- AUFGABE
Gib alle folgenden Zeilen als Markdown-Tabelle wieder, mit der laufenden Nummer in der Spalte „Nr.“ und der jeweiligen Zeile in der Spalte „Eintrag“. Leerzeilen lässt du dabei weg.

- ZU BEARBEITENDES MATERIAL
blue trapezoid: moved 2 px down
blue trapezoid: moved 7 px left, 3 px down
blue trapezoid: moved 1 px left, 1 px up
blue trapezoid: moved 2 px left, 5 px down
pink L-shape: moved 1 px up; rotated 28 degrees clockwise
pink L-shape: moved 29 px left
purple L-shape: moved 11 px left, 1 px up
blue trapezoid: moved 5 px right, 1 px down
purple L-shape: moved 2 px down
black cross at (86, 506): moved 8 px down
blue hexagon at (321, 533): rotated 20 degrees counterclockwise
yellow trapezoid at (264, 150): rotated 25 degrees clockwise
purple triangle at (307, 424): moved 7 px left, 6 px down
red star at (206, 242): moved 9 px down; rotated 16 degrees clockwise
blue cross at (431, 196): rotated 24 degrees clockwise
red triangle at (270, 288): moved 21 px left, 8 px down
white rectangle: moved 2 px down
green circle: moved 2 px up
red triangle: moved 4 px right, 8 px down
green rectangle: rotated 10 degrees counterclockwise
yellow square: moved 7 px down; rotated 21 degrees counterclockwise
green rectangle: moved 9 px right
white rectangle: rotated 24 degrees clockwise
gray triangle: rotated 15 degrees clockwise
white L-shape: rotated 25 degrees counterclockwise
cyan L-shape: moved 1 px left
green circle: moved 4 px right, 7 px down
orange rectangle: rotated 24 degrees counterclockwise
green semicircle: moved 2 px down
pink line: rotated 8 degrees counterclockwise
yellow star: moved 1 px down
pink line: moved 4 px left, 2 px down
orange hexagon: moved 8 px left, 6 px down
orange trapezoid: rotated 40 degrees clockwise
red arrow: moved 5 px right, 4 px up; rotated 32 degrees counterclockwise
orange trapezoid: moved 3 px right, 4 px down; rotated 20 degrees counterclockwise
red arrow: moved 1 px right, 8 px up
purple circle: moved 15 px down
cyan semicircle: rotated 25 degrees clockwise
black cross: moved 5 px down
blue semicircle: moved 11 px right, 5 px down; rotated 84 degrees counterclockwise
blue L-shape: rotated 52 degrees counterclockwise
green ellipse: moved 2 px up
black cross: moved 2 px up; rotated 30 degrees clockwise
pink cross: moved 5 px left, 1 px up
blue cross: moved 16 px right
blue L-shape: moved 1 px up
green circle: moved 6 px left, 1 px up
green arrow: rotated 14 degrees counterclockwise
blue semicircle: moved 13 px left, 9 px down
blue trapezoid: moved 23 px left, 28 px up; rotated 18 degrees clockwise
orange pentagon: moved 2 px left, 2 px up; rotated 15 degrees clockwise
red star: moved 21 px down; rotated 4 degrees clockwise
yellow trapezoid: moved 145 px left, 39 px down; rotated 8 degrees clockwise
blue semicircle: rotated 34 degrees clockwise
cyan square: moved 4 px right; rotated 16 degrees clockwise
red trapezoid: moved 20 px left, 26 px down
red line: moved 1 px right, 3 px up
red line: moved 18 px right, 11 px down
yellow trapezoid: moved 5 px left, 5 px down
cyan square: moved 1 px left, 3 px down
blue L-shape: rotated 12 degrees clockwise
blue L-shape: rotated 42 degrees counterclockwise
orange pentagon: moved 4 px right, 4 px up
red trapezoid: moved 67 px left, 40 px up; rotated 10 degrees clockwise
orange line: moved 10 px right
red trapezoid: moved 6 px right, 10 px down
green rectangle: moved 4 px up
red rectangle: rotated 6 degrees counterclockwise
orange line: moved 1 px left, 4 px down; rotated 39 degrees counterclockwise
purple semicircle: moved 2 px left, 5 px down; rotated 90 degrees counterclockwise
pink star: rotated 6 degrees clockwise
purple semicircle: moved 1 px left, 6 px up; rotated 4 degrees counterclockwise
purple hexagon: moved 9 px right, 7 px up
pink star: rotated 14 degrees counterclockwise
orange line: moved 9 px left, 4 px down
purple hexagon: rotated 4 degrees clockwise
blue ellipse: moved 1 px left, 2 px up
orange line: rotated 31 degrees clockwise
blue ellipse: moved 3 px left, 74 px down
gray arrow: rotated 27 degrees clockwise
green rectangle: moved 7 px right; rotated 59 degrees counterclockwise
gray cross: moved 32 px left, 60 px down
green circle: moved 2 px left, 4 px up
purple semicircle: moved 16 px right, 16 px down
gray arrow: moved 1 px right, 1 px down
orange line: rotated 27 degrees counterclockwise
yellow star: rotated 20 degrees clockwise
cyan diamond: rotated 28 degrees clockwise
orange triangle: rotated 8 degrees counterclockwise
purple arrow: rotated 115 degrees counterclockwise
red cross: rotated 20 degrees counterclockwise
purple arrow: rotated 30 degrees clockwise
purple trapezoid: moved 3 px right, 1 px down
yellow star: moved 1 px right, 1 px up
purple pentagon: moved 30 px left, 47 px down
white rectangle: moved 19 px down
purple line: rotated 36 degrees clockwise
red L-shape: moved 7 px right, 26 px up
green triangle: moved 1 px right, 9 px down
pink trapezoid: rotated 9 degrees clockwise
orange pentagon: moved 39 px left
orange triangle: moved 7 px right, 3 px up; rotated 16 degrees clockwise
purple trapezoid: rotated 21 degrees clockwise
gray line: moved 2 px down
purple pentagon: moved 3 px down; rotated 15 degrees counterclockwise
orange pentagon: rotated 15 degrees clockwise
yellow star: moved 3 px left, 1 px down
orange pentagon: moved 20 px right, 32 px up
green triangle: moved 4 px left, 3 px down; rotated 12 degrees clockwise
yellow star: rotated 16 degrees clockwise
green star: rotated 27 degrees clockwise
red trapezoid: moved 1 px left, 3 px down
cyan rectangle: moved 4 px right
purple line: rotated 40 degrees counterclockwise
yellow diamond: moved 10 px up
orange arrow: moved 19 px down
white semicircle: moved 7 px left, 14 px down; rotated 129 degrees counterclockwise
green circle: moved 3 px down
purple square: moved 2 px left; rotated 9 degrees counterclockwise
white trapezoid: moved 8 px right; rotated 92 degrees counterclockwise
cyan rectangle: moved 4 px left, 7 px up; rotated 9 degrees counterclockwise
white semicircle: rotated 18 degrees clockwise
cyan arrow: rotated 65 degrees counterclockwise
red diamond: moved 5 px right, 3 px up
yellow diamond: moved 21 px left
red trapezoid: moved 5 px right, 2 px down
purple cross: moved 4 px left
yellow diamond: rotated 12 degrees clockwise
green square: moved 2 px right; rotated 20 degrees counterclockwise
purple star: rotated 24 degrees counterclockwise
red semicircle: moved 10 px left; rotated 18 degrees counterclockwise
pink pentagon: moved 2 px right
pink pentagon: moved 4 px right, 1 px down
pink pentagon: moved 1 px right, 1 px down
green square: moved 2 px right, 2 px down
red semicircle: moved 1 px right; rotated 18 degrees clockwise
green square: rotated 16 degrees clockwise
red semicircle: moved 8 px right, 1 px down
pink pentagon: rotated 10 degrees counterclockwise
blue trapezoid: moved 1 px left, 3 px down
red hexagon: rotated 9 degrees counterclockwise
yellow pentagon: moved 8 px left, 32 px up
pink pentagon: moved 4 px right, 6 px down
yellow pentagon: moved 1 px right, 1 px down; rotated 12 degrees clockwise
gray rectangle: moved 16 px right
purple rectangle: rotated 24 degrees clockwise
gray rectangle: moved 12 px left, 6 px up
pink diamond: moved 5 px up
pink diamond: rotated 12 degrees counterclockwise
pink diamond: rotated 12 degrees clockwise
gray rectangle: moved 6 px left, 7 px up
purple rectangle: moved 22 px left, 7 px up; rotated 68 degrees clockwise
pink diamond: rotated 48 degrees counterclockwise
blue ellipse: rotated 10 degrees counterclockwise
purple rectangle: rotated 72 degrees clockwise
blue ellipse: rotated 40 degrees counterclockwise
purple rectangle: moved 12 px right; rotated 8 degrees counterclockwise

- LÖSUNG
| Nr. | Eintrag |
|---|---|
| 1 | blue trapezoid: moved 2 px down |
| 2 | blue trapezoid: moved 7 px left, 3 px down |
| 3 | blue trapezoid: moved 1 px left, 1 px up |
| 4 | blue trapezoid: moved 2 px left, 5 px down |
| 5 | pink L-shape: moved 1 px up; rotated 28 degrees clockwise |
| 6 | pink L-shape: moved 29 px left |
| 7 | purple L-shape: moved 11 px left, 1 px up |
| 8 | blue trapezoid: moved 5 px right, 1 px down |
| 9 | purple L-shape: moved 2 px down |
| 10 | black cross at (86, 506): moved 8 px down |
| 11 | blue hexagon at (321, 533): rotated 20 degrees counterclockwise |
| 12 | yellow trapezoid at (264, 150): rotated 25 degrees clockwise |
| 13 | purple triangle at (307, 424): moved 7 px left, 6 px down |
| 14 | red star at (206, 242): moved 9 px down; rotated 16 degrees clockwise |
| 15 | blue cross at (431, 196): rotated 24 degrees clockwise |
| 16 | red triangle at (270, 288): moved 21 px left, 8 px down |
| 17 | white rectangle: moved 2 px down |
| 18 | green circle: moved 2 px up |
| 19 | red triangle: moved 4 px right, 8 px down |
| 20 | green rectangle: rotated 10 degrees counterclockwise |
| 21 | yellow square: moved 7 px down; rotated 21 degrees counterclockwise |
| 22 | green rectangle: moved 9 px right |
| 23 | white rectangle: rotated 24 degrees clockwise |
| 24 | gray triangle: rotated 15 degrees clockwise |
| 25 | white L-shape: rotated 25 degrees counterclockwise |
| 26 | cyan L-shape: moved 1 px left |
| 27 | green circle: moved 4 px right, 7 px down |
| 28 | orange rectangle: rotated 24 degrees counterclockwise |
| 29 | green semicircle: moved 2 px down |
| 30 | pink line: rotated 8 degrees counterclockwise |
| 31 | yellow star: moved 1 px down |
| 32 | pink line: moved 4 px left, 2 px down |
| 33 | orange hexagon: moved 8 px left, 6 px down |
| 34 | orange trapezoid: rotated 40 degrees clockwise |
| 35 | red arrow: moved 5 px right, 4 px up; rotated 32 degrees counterclockwise |
| 36 | orange trapezoid: moved 3 px right, 4 px down; rotated 20 degrees counterclockwise |
| 37 | red arrow: moved 1 px right, 8 px up |
| 38 | purple circle: moved 15 px down |
| 39 | cyan semicircle: rotated 25 degrees clockwise |
| 40 | black cross: moved 5 px down |
| 41 | blue semicircle: moved 11 px right, 5 px down; rotated 84 degrees counterclockwise |
| 42 | blue L-shape: rotated 52 degrees counterclockwise |
| 43 | green ellipse: moved 2 px up |
| 44 | black cross: moved 2 px up; rotated 30 degrees clockwise |
| 45 | pink cross: moved 5 px left, 1 px up |
| 46 | blue cross: moved 16 px right |
| 47 | blue L-shape: moved 1 px up |
| 48 | green circle: moved 6 px left, 1 px up |
| 49 | green arrow: rotated 14 degrees counterclockwise |
| 50 | blue semicircle: moved 13 px left, 9 px down |
| 51 | blue trapezoid: moved 23 px left, 28 px up; rotated 18 degrees clockwise |
| 52 | orange pentagon: moved 2 px left, 2 px up; rotated 15 degrees clockwise |
| 53 | red star: moved 21 px down; rotated 4 degrees clockwise |
| 54 | yellow trapezoid: moved 145 px left, 39 px down; rotated 8 degrees clockwise |
| 55 | blue semicircle: rotated 34 degrees clockwise |
| 56 | cyan square: moved 4 px right; rotated 16 degrees clockwise |
| 57 | red trapezoid: moved 20 px left, 26 px down |
| 58 | red line: moved 1 px right, 3 px up |
| 59 | red line: moved 18 px right, 11 px down |
| 60 | yellow trapezoid: moved 5 px left, 5 px down |
| 61 | cyan square: moved 1 px left, 3 px down |
| 62 | blue L-shape: rotated 12 degrees clockwise |
| 63 | blue L-shape: rotated 42 degrees counterclockwise |
| 64 | orange pentagon: moved 4 px right, 4 px up |
| 65 | red trapezoid: moved 67 px left, 40 px up; rotated 10 degrees clockwise |
| 66 | orange line: moved 10 px right |
| 67 | red trapezoid: moved 6 px right, 10 px down |
| 68 | green rectangle: moved 4 px up |
| 69 | red rectangle: rotated 6 degrees counterclockwise |
| 70 | orange line: moved 1 px left, 4 px down; rotated 39 degrees counterclockwise |
| 71 | purple semicircle: moved 2 px left, 5 px down; rotated 90 degrees counterclockwise |
| 72 | pink star: rotated 6 degrees clockwise |
| 73 | purple semicircle: moved 1 px left, 6 px up; rotated 4 degrees counterclockwise |
| 74 | purple hexagon: moved 9 px right, 7 px up |
| 75 | pink star: rotated 14 degrees counterclockwise |
| 76 | orange line: moved 9 px left, 4 px down |
| 77 | purple hexagon: rotated 4 degrees clockwise |
| 78 | blue ellipse: moved 1 px left, 2 px up |
| 79 | orange line: rotated 31 degrees clockwise |
| 80 | blue ellipse: moved 3 px left, 74 px down |
| 81 | gray arrow: rotated 27 degrees clockwise |
| 82 | green rectangle: moved 7 px right; rotated 59 degrees counterclockwise |
| 83 | gray cross: moved 32 px left, 60 px down |
| 84 | green circle: moved 2 px left, 4 px up |
| 85 | purple semicircle: moved 16 px right, 16 px down |
| 86 | gray arrow: moved 1 px right, 1 px down |
| 87 | orange line: rotated 27 degrees counterclockwise |
| 88 | yellow star: rotated 20 degrees clockwise |
| 89 | cyan diamond: rotated 28 degrees clockwise |
| 90 | orange triangle: rotated 8 degrees counterclockwise |
| 91 | purple arrow: rotated 115 degrees counterclockwise |
| 92 | red cross: rotated 20 degrees counterclockwise |
| 93 | purple arrow: rotated 30 degrees clockwise |
| 94 | purple trapezoid: moved 3 px right, 1 px down |
| 95 | yellow star: moved 1 px right, 1 px up |
| 96 | purple pentagon: moved 30 px left, 47 px down |
| 97 | white rectangle: moved 19 px down |
| 98 | purple line: rotated 36 degrees clockwise |
| 99 | red L-shape: moved 7 px right, 26 px up |
| 100 | green triangle: moved 1 px right, 9 px down |
| 101 | pink trapezoid: rotated 9 degrees clockwise |
| 102 | orange pentagon: moved 39 px left |
| 103 | orange triangle: moved 7 px right, 3 px up; rotated 16 degrees clockwise |
| 104 | purple trapezoid: rotated 21 degrees clockwise |
| 105 | gray line: moved 2 px down |
| 106 | purple pentagon: moved 3 px down; rotated 15 degrees counterclockwise |
| 107 | orange pentagon: rotated 15 degrees clockwise |
| 108 | yellow star: moved 3 px left, 1 px down |
| 109 | orange pentagon: moved 20 px right, 32 px up |
| 110 | green triangle: moved 4 px left, 3 px down; rotated 12 degrees clockwise |
| 111 | yellow star: rotated 16 degrees clockwise |
| 112 | green star: rotated 27 degrees clockwise |
| 113 | red trapezoid: moved 1 px left, 3 px down |
| 114 | cyan rectangle: moved 4 px right |
| 115 | purple line: rotated 40 degrees counterclockwise |
| 116 | yellow diamond: moved 10 px up |
| 117 | orange arrow: moved 19 px down |
| 118 | white semicircle: moved 7 px left, 14 px down; rotated 129 degrees counterclockwise |
| 119 | green circle: moved 3 px down |
| 120 | purple square: moved 2 px left; rotated 9 degrees counterclockwise |
| 121 | white trapezoid: moved 8 px right; rotated 92 degrees counterclockwise |
| 122 | cyan rectangle: moved 4 px left, 7 px up; rotated 9 degrees counterclockwise |
| 123 | white semicircle: rotated 18 degrees clockwise |
| 124 | cyan arrow: rotated 65 degrees counterclockwise |
| 125 | red diamond: moved 5 px right, 3 px up |
| 126 | yellow diamond: moved 21 px left |
| 127 | red trapezoid: moved 5 px right, 2 px down |
| 128 | purple cross: moved 4 px left |
| 129 | yellow diamond: rotated 12 degrees clockwise |
| 130 | green square: moved 2 px right; rotated 20 degrees counterclockwise |
| 131 | purple star: rotated 24 degrees counterclockwise |
| 132 | red semicircle: moved 10 px left; rotated 18 degrees counterclockwise |
| 133 | pink pentagon: moved 2 px right |
| 134 | pink pentagon: moved 4 px right, 1 px down |
| 135 | pink pentagon: moved 1 px right, 1 px down |
| 136 | green square: moved 2 px right, 2 px down |
| 137 | red semicircle: moved 1 px right; rotated 18 degrees clockwise |
| 138 | green square: rotated 16 degrees clockwise |
| 139 | red semicircle: moved 8 px right, 1 px down |
| 140 | pink pentagon: rotated 10 degrees counterclockwise |
| 141 | blue trapezoid: moved 1 px left, 3 px down |
| 142 | red hexagon: rotated 9 degrees counterclockwise |
| 143 | yellow pentagon: moved 8 px left, 32 px up |
| 144 | pink pentagon: moved 4 px right, 6 px down |
| 145 | yellow pentagon: moved 1 px right, 1 px down; rotated 12 degrees clockwise |
| 146 | gray rectangle: moved 16 px right |
| 147 | purple rectangle: rotated 24 degrees clockwise |
| 148 | gray rectangle: moved 12 px left, 6 px up |
| 149 | pink diamond: moved 5 px up |
| 150 | pink diamond: rotated 12 degrees counterclockwise |
| 151 | pink diamond: rotated 12 degrees clockwise |
| 152 | gray rectangle: moved 6 px left, 7 px up |
| 153 | purple rectangle: moved 22 px left, 7 px up; rotated 68 degrees clockwise |
| 154 | pink diamond: rotated 48 degrees counterclockwise |
| 155 | blue ellipse: rotated 10 degrees counterclockwise |
| 156 | purple rectangle: rotated 72 degrees clockwise |
| 157 | blue ellipse: rotated 40 degrees counterclockwise |
| 158 | purple rectangle: moved 12 px right; rotated 8 degrees counterclockwise |